/---

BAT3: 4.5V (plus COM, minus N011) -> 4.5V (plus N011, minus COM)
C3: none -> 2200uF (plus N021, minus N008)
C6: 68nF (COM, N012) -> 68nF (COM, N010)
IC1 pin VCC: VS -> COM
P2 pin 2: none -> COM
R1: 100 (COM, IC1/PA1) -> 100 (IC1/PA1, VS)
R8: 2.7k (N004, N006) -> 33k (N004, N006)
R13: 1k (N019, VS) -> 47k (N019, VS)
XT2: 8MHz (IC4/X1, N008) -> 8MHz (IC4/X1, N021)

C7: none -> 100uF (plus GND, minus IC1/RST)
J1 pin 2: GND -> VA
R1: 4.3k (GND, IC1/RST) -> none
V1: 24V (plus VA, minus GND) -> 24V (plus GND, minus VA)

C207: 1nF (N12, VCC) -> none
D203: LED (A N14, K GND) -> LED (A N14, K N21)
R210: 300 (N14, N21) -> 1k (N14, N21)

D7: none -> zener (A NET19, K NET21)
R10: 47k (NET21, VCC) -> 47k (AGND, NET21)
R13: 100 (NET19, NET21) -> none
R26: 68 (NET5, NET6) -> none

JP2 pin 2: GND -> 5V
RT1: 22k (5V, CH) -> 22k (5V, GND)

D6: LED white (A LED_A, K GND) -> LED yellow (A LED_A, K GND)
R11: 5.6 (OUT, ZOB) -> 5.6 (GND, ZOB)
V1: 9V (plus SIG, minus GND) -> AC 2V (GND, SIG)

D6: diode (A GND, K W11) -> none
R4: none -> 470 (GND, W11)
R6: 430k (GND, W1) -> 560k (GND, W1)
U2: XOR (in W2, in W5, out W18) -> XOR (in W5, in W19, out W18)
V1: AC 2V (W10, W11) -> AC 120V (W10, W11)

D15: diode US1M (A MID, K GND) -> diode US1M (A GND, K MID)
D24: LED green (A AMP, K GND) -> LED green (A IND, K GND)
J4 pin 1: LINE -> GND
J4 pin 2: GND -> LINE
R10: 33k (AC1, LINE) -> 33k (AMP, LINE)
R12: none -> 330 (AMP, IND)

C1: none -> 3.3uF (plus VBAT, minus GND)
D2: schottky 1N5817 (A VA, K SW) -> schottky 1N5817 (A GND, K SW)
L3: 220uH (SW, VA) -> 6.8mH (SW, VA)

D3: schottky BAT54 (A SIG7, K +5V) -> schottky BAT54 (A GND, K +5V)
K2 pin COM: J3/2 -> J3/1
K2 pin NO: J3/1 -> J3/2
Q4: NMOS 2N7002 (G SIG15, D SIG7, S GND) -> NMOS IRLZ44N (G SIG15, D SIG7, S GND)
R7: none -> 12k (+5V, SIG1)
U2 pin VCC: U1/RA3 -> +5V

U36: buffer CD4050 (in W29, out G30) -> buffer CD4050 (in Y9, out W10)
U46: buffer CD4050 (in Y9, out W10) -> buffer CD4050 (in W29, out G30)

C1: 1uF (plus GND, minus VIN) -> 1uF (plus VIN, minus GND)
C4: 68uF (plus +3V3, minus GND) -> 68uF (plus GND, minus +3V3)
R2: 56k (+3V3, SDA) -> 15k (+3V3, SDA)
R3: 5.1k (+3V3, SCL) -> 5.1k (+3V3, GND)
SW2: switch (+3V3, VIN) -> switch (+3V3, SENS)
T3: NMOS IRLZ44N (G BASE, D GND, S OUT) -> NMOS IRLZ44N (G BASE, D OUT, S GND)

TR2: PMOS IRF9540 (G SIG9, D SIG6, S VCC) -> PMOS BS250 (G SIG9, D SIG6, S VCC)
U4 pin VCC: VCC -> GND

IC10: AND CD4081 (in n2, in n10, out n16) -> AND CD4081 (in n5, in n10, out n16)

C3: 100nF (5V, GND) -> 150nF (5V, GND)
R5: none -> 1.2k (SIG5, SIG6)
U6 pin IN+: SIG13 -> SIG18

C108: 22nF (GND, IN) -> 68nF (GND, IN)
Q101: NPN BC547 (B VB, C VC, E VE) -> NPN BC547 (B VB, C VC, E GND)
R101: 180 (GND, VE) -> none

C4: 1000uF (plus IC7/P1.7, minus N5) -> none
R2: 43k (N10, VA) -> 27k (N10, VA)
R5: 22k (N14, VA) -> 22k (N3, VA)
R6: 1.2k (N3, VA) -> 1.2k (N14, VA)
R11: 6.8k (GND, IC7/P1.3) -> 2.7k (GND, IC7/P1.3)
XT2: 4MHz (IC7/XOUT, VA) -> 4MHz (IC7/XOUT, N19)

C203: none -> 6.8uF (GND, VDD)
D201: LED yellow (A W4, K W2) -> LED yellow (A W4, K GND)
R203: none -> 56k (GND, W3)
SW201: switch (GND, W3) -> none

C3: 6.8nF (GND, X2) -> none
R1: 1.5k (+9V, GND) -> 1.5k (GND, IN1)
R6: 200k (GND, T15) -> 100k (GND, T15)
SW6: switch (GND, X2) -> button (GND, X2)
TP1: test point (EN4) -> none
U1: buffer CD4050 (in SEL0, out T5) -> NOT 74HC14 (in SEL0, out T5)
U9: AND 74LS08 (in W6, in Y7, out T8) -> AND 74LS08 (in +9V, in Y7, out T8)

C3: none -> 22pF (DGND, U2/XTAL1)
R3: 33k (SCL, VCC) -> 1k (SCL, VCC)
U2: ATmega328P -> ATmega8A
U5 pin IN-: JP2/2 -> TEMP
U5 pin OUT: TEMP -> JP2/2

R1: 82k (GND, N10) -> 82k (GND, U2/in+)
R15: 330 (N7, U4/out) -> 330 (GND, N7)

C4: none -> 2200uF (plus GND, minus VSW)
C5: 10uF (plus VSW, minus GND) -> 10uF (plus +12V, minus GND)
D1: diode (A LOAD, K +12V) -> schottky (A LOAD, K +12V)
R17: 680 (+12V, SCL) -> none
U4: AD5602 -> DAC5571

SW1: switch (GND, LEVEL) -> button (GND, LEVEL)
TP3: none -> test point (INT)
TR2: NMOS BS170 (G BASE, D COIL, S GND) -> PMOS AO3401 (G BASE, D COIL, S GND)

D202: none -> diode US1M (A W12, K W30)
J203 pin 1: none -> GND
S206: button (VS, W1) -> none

\---

## Your task
Among the records above, only the lines between the line holding "R10: 47k (NET21, VCC) -> 47k (AGND, NET21)" and the line holding "SW2: switch (+3V3, VIN)", inclusive, are to be output, exactly as written.

## Answer to the exercise
R10: 47k (NET21, VCC) -> 47k (AGND, NET21)
R13: 100 (NET19, NET21) -> none
R26: 68 (NET5, NET6) -> none

JP2 pin 2: GND -> 5V
RT1: 22k (5V, CH) -> 22k (5V, GND)

D6: LED white (A LED_A, K GND) -> LED yellow (A LED_A, K GND)
R11: 5.6 (OUT, ZOB) -> 5.6 (GND, ZOB)
V1: 9V (plus SIG, minus GND) -> AC 2V (GND, SIG)

D6: diode (A GND, K W11) -> none
R4: none -> 470 (GND, W11)
R6: 430k (GND, W1) -> 560k (GND, W1)
U2: XOR (in W2, in W5, out W18) -> XOR (in W5, in W19, out W18)
V1: AC 2V (W10, W11) -> AC 120V (W10, W11)

D15: diode US1M (A MID, K GND) -> diode US1M (A GND, K MID)
D24: LED green (A AMP, K GND) -> LED green (A IND, K GND)
J4 pin 1: LINE -> GND
J4 pin 2: GND -> LINE
R10: 33k (AC1, LINE) -> 33k (AMP, LINE)
R12: none -> 330 (AMP, IND)

C1: none -> 3.3uF (plus VBAT, minus GND)
D2: schottky 1N5817 (A VA, K SW) -> schottky 1N5817 (A GND, K SW)
L3: 220uH (SW, VA) -> 6.8mH (SW, VA)

D3: schottky BAT54 (A SIG7, K +5V) -> schottky BAT54 (A GND, K +5V)
K2 pin COM: J3/2 -> J3/1
K2 pin NO: J3/1 -> J3/2
Q4: NMOS 2N7002 (G SIG15, D SIG7, S GND) -> NMOS IRLZ44N (G SIG15, D SIG7, S GND)
R7: none -> 12k (+5V, SIG1)
U2 pin VCC: U1/RA3 -> +5V

U36: buffer CD4050 (in W29, out G30) -> buffer CD4050 (in Y9, out W10)
U46: buffer CD4050 (in Y9, out W10) -> buffer CD4050 (in W29, out G30)

C1: 1uF (plus GND, minus VIN) -> 1uF (plus VIN, minus GND)
C4: 68uF (plus +3V3, minus GND) -> 68uF (plus GND, minus +3V3)
R2: 56k (+3V3, SDA) -> 15k (+3V3, SDA)
R3: 5.1k (+3V3, SCL) -> 5.1k (+3V3, GND)
SW2: switch (+3V3, VIN) -> switch (+3V3, SENS)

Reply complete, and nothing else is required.